*** Begin section ***

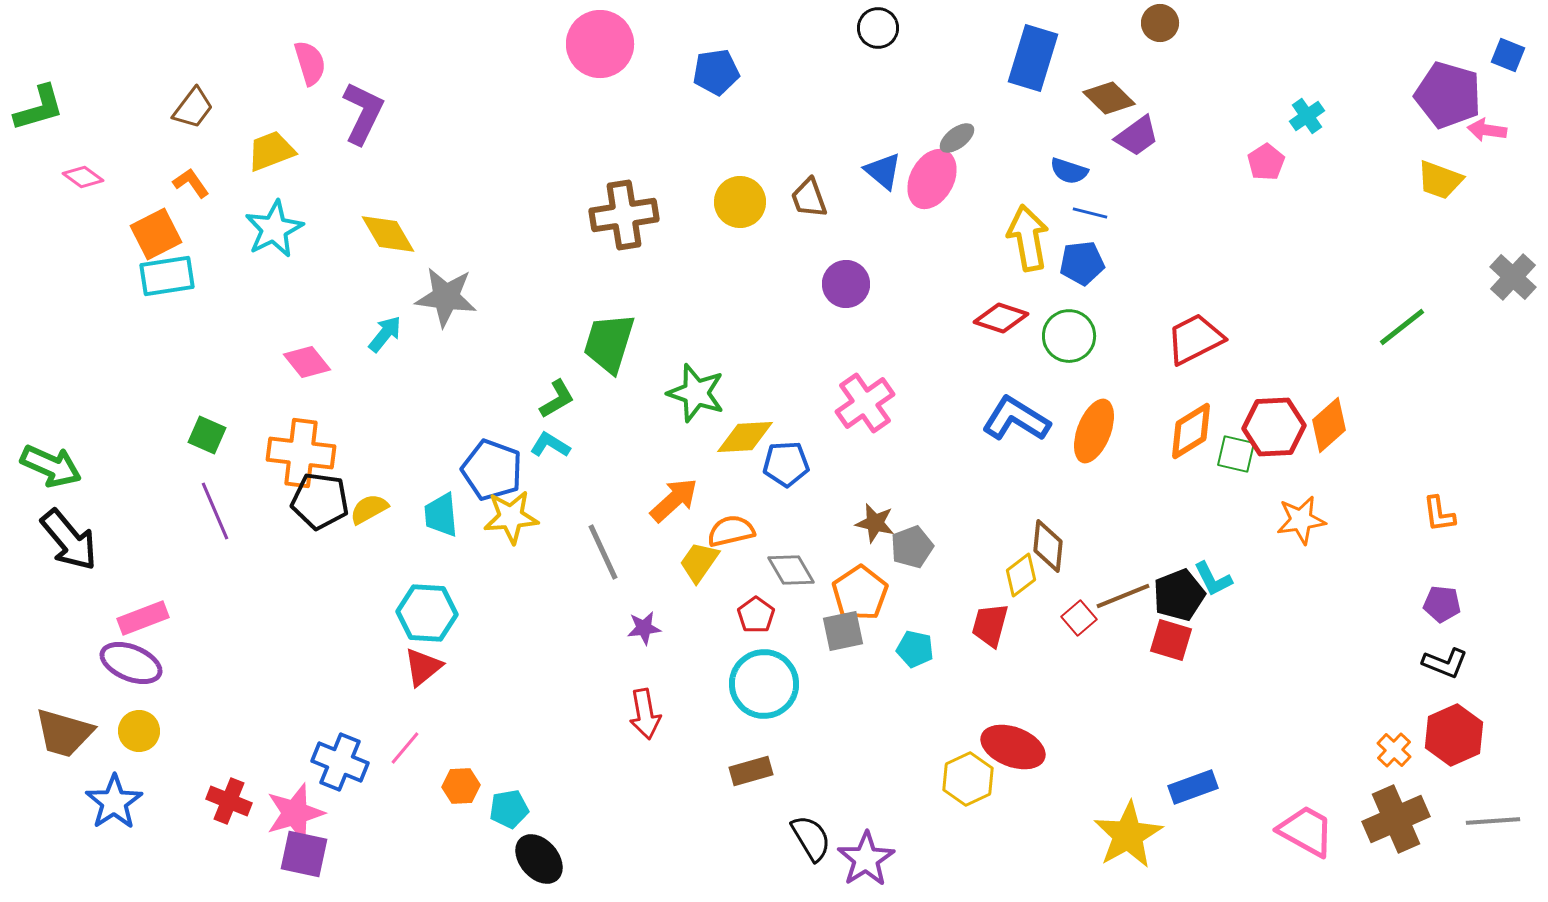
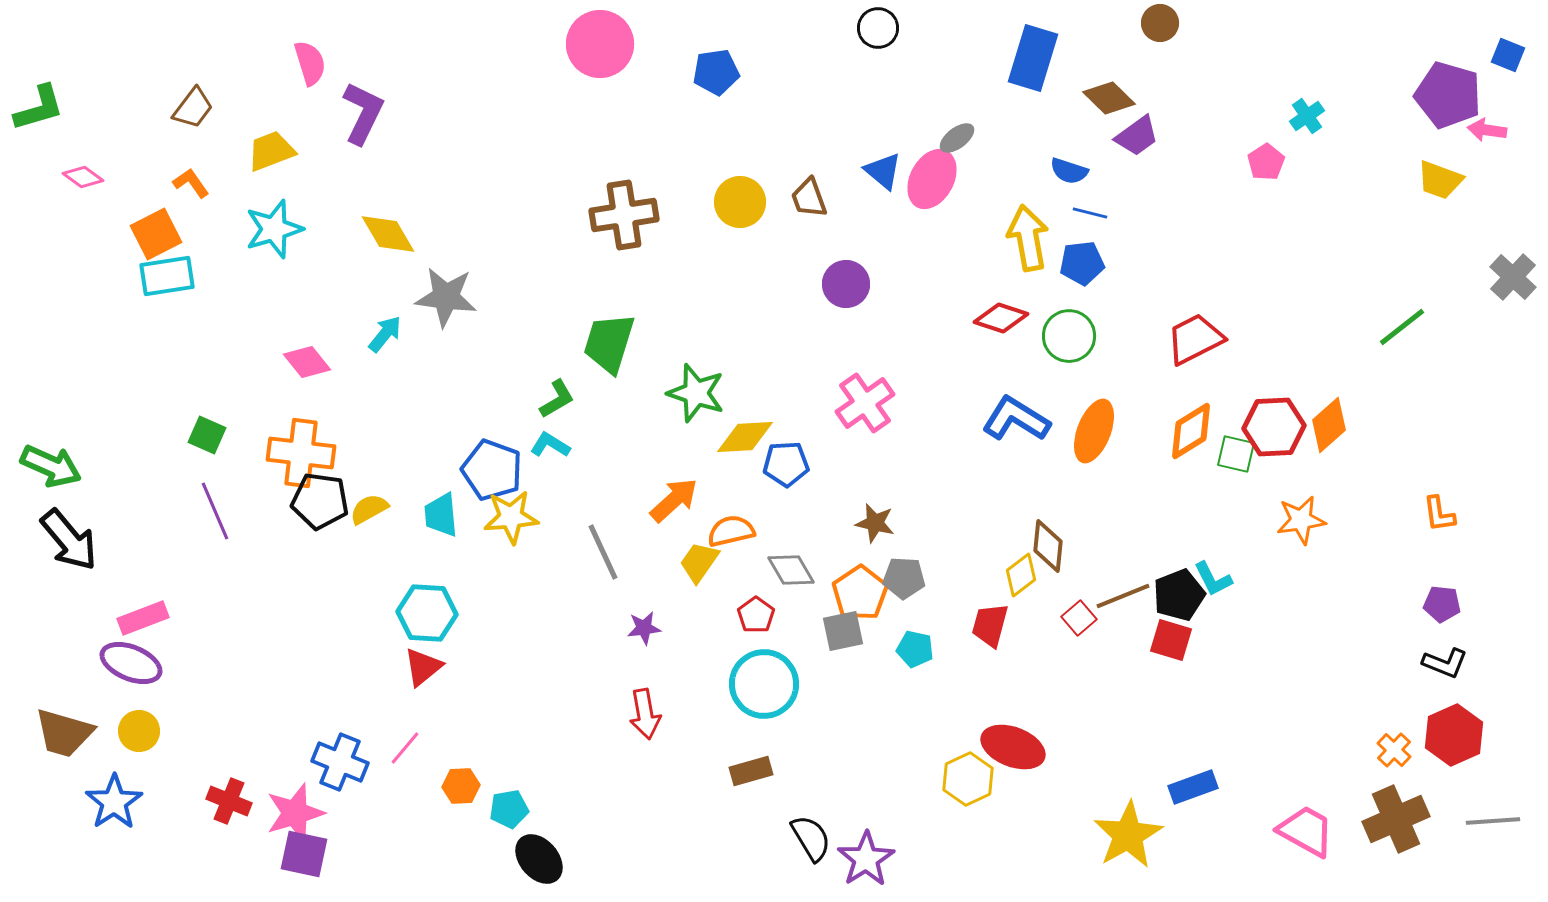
cyan star at (274, 229): rotated 10 degrees clockwise
gray pentagon at (912, 547): moved 8 px left, 31 px down; rotated 24 degrees clockwise
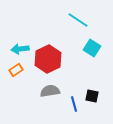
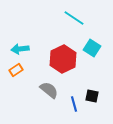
cyan line: moved 4 px left, 2 px up
red hexagon: moved 15 px right
gray semicircle: moved 1 px left, 1 px up; rotated 48 degrees clockwise
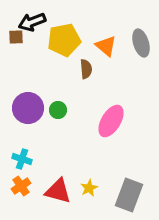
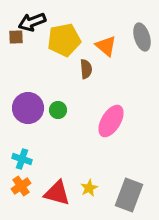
gray ellipse: moved 1 px right, 6 px up
red triangle: moved 1 px left, 2 px down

*** End section ***

Your objective:
The reply should consist of the listing restated word for word, with its pictures removed.

Exercise response:
cyan star at (274, 229): rotated 10 degrees clockwise
gray pentagon at (912, 547): moved 8 px left, 31 px down; rotated 24 degrees clockwise
cyan line: moved 4 px left, 2 px up
red hexagon: moved 15 px right
gray semicircle: moved 1 px left, 1 px up; rotated 48 degrees clockwise
gray ellipse: moved 1 px right, 6 px up
red triangle: moved 1 px left, 2 px down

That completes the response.